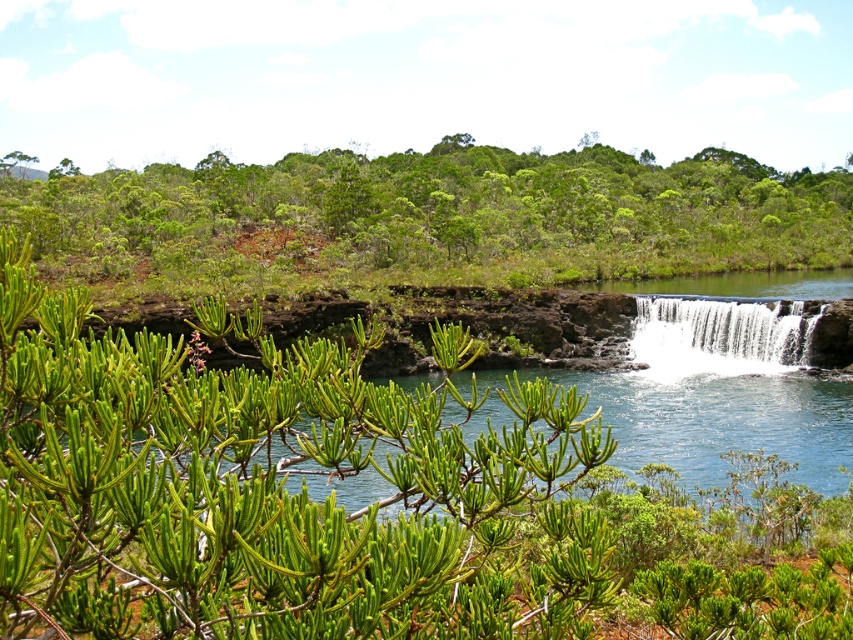
Question: Which point appears closest to the camera in this image?

Choices:
 (A) (74, 230)
 (B) (637, 305)
 (C) (331, 522)

Answer: (C)

Question: Which of the following is the farthest from the observer?

Choices:
 (A) (437, 563)
 (B) (28, 164)
 (C) (666, 355)

Answer: (B)

Question: Can you confirm if green leafy trees at upper center is positioned to the left of green matte tree at upper left?

Choices:
 (A) no
 (B) yes

Answer: (A)

Question: Is green leafy trees at upper center closer to camera compared to green matte tree at upper left?

Choices:
 (A) yes
 (B) no

Answer: (A)

Question: Which is nearer to the white frothy water at lower right?

Choices:
 (A) green matte tree at upper left
 (B) green leafy shrub at center
 (C) green leafy trees at upper center

Answer: (B)

Question: Does white frothy water at lower right appear under green matte tree at upper left?

Choices:
 (A) yes
 (B) no

Answer: (A)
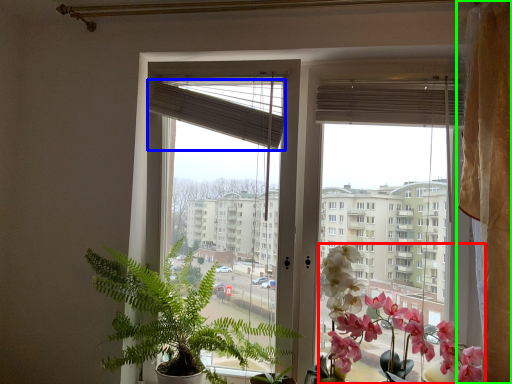
Question: Based on their relative distances, which object is nearer to flower (highlighted by a red box)? Choose from blind (highlighted by a blue box) and curtain (highlighted by a green box).

Choices:
 (A) blind
 (B) curtain

Answer: (B)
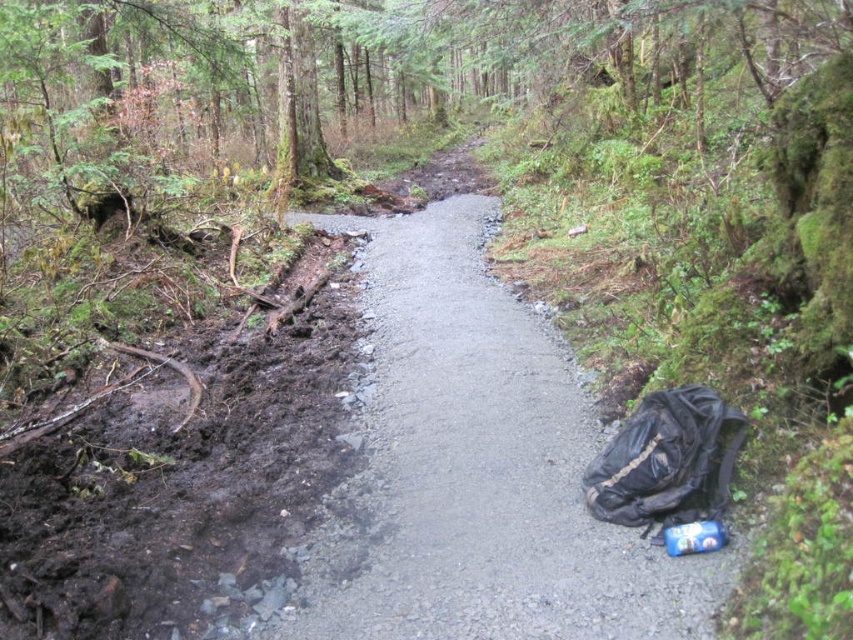
Question: Where is dark brown mud at lower left located in relation to black fabric backpack at lower right in the image?

Choices:
 (A) left
 (B) right

Answer: (A)

Question: Which object is the farthest from the black fabric backpack at lower right?

Choices:
 (A) gray asphalt path at center
 (B) dark brown mud at lower left

Answer: (B)

Question: Is gray asphalt path at center bigger than black fabric backpack at lower right?

Choices:
 (A) no
 (B) yes

Answer: (B)

Question: Is gray asphalt path at center behind black fabric backpack at lower right?

Choices:
 (A) yes
 (B) no

Answer: (B)

Question: Which of these objects is positioned farthest from the dark brown mud at lower left?

Choices:
 (A) black fabric backpack at lower right
 (B) gray asphalt path at center

Answer: (A)

Question: Among these objects, which one is nearest to the camera?

Choices:
 (A) gray asphalt path at center
 (B) black fabric backpack at lower right

Answer: (A)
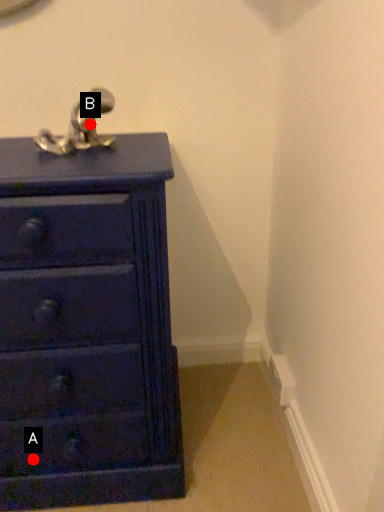
Question: Two points are circled on the image, labeled by A and B beside each circle. Which point is farther from the camera taking this photo?

Choices:
 (A) A is further
 (B) B is further

Answer: (A)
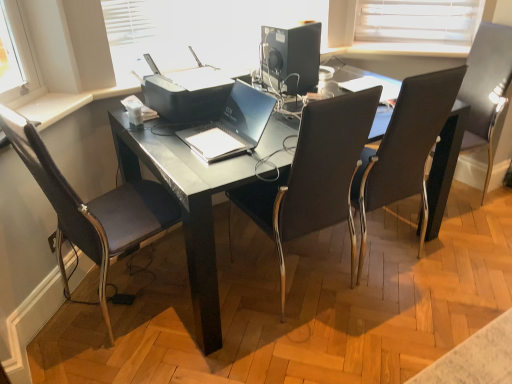
The height and width of the screenshot is (384, 512). What are the coordinates of `free region under dark brown leather chair at left, positioned as the 1th chair in left-to-right order (from a real-world perspective)` in the screenshot? It's located at pyautogui.click(x=120, y=297).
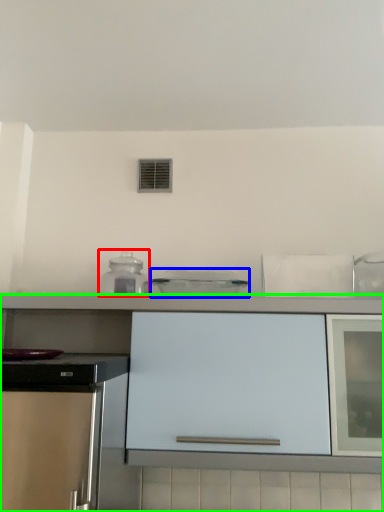
Question: Which object is the farthest from kitchen appliance (highlighted by a red box)? Choose among these: kitchen appliance (highlighted by a blue box) or cabinetry (highlighted by a green box).

Choices:
 (A) kitchen appliance
 (B) cabinetry

Answer: (B)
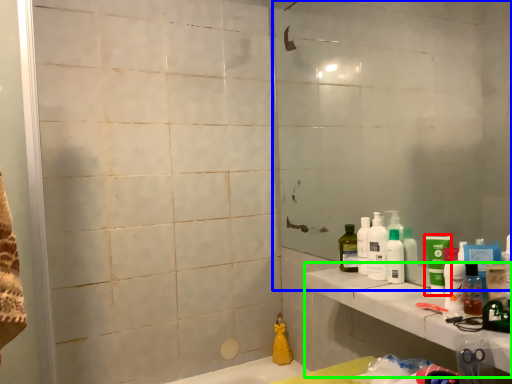
Question: Which is farther away from mouthwash (highlighted by a red box)? mirror (highlighted by a blue box) or counter top (highlighted by a green box)?

Choices:
 (A) mirror
 (B) counter top

Answer: (A)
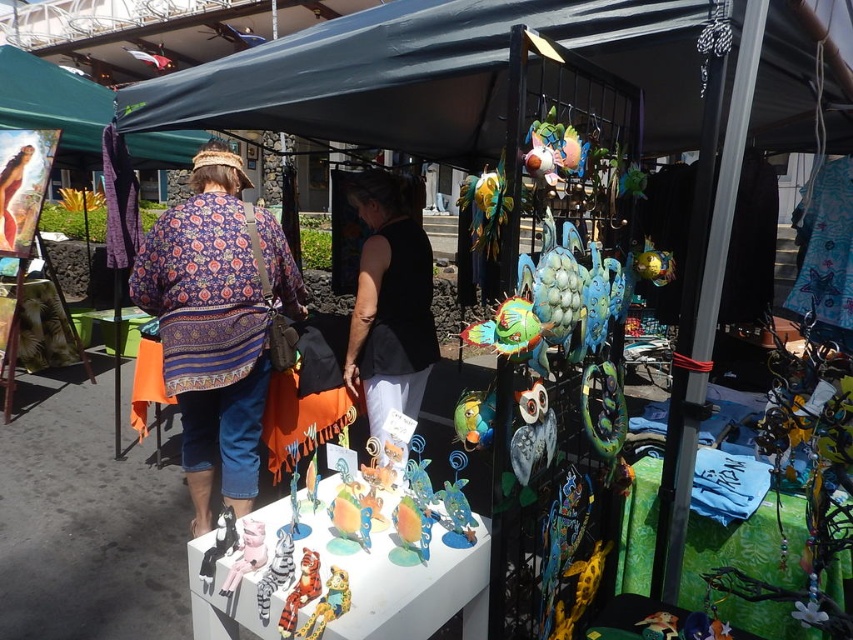
Question: Is dark green fabric canopy at upper center below black matte tank top at center?

Choices:
 (A) yes
 (B) no

Answer: (B)

Question: Does patterned fabric shirt at center have a smaller size compared to black matte tank top at center?

Choices:
 (A) yes
 (B) no

Answer: (B)

Question: Among these objects, which one is nearest to the camera?

Choices:
 (A) black matte tank top at center
 (B) patterned fabric shirt at center
 (C) dark green fabric canopy at upper center

Answer: (C)

Question: Does dark green fabric canopy at upper center have a greater width compared to black matte tank top at center?

Choices:
 (A) no
 (B) yes

Answer: (B)

Question: Which point is farther to the camera?

Choices:
 (A) patterned fabric shirt at center
 (B) black matte tank top at center

Answer: (B)

Question: Estimate the real-world distances between objects in this image. Which object is farther from the dark green fabric canopy at upper center?

Choices:
 (A) black matte tank top at center
 (B) patterned fabric shirt at center

Answer: (B)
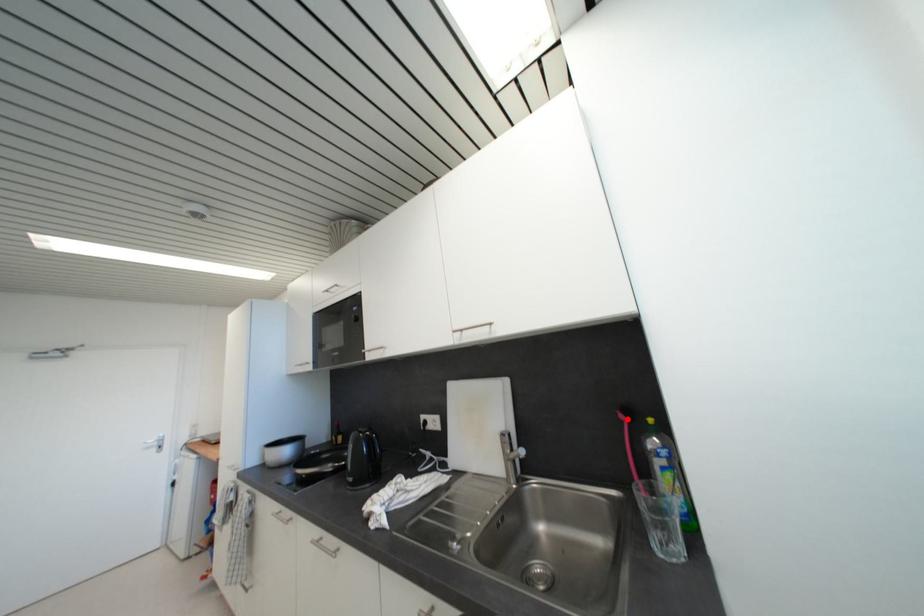
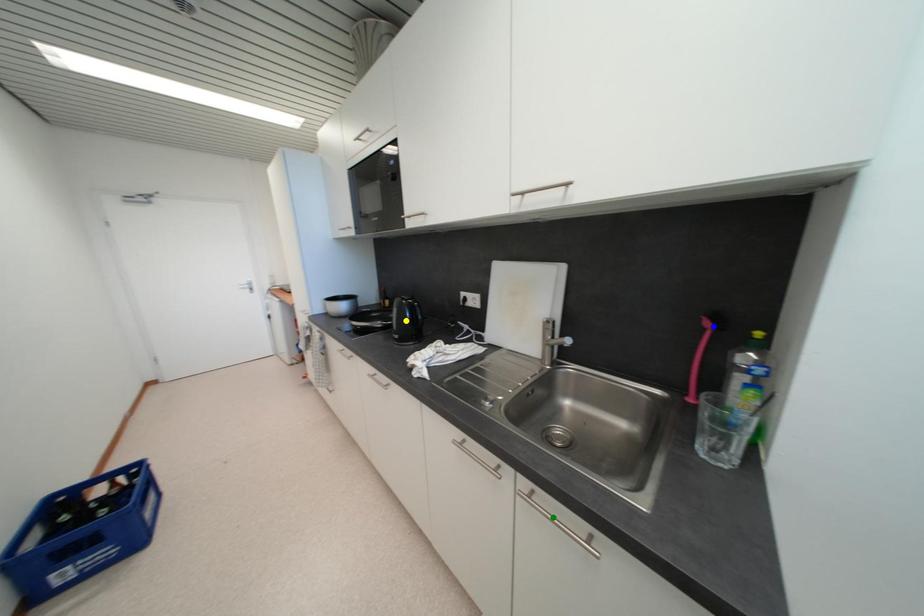
Question: I am providing you with two images of the same scene from different viewpoints. A red point is marked on the first image. You are given multiple points on the second image. Can you choose the point in image 2 that corresponds to the point in image 1?

Choices:
 (A) blue point
 (B) yellow point
 (C) green point

Answer: (A)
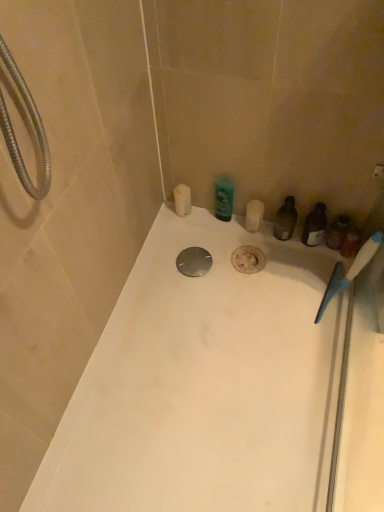
Where is `vacant area that lies between blue plastic toothbrush at right and translucent plastic container at right, which is the 1th toiletry from right to left`? vacant area that lies between blue plastic toothbrush at right and translucent plastic container at right, which is the 1th toiletry from right to left is located at coordinates (322, 281).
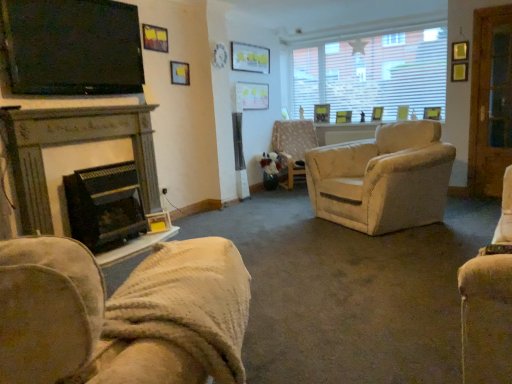
Question: Is matte white picture frame at upper center at the left side of white textured window at upper right?

Choices:
 (A) no
 (B) yes

Answer: (B)

Question: Is the depth of matte white picture frame at upper center greater than that of white textured window at upper right?

Choices:
 (A) yes
 (B) no

Answer: (B)

Question: Can we say matte white picture frame at upper center lies outside white textured window at upper right?

Choices:
 (A) no
 (B) yes

Answer: (B)

Question: From a real-world perspective, does matte white picture frame at upper center stand above white textured window at upper right?

Choices:
 (A) yes
 (B) no

Answer: (A)

Question: Is matte white picture frame at upper center taller than white textured window at upper right?

Choices:
 (A) no
 (B) yes

Answer: (A)

Question: Relative to matte black tv at upper left, is wooden screen door at right in front or behind?

Choices:
 (A) front
 (B) behind

Answer: (B)

Question: Is wooden screen door at right situated inside matte black tv at upper left or outside?

Choices:
 (A) outside
 (B) inside

Answer: (A)

Question: From the image's perspective, is wooden screen door at right positioned above or below matte black tv at upper left?

Choices:
 (A) below
 (B) above

Answer: (A)

Question: Is point (468, 190) positioned closer to the camera than point (110, 66)?

Choices:
 (A) closer
 (B) farther

Answer: (B)

Question: Is beige fabric chair at center, acting as the 2th chair starting from the left, wider or thinner than wooden screen door at right?

Choices:
 (A) wide
 (B) thin

Answer: (A)

Question: Is beige fabric chair at center, the 1th chair positioned from the right, in front of or behind wooden screen door at right in the image?

Choices:
 (A) behind
 (B) front

Answer: (A)

Question: Considering the positions of beige fabric chair at center, which is counted as the 1th chair, starting from the top, and wooden screen door at right in the image, is beige fabric chair at center, which is counted as the 1th chair, starting from the top, taller or shorter than wooden screen door at right?

Choices:
 (A) tall
 (B) short

Answer: (B)

Question: Would you say beige fabric chair at center, acting as the 2th chair starting from the left, is to the left or to the right of wooden screen door at right in the picture?

Choices:
 (A) left
 (B) right

Answer: (A)

Question: Considering their positions, is dark gray stone fireplace at left, which appears as the second fireplace when ordered from the bottom, located in front of or behind beige fabric chair at center, the second chair in the front-to-back sequence?

Choices:
 (A) behind
 (B) front

Answer: (B)

Question: Considering the positions of point (25, 203) and point (285, 129), is point (25, 203) closer or farther from the camera than point (285, 129)?

Choices:
 (A) farther
 (B) closer

Answer: (B)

# [Aim of the task]
From the listing above, extract every line that contains the word "gray".

# [Reply to the exercise]
 (A) gray asphalt path at center
Question: Is gray asphalt path at center bigger than black fabric backpack at lower right?
Question: Is gray asphalt path at center behind black fabric backpack at lower right?
 (B) gray asphalt path at center
 (A) gray asphalt path at center
Question: Considering their positions, is dark gray stone fireplace at left, which appears as the second fireplace when ordered from the bottom, located in front of or behind beige fabric chair at center, the second chair in the front-to-back sequence?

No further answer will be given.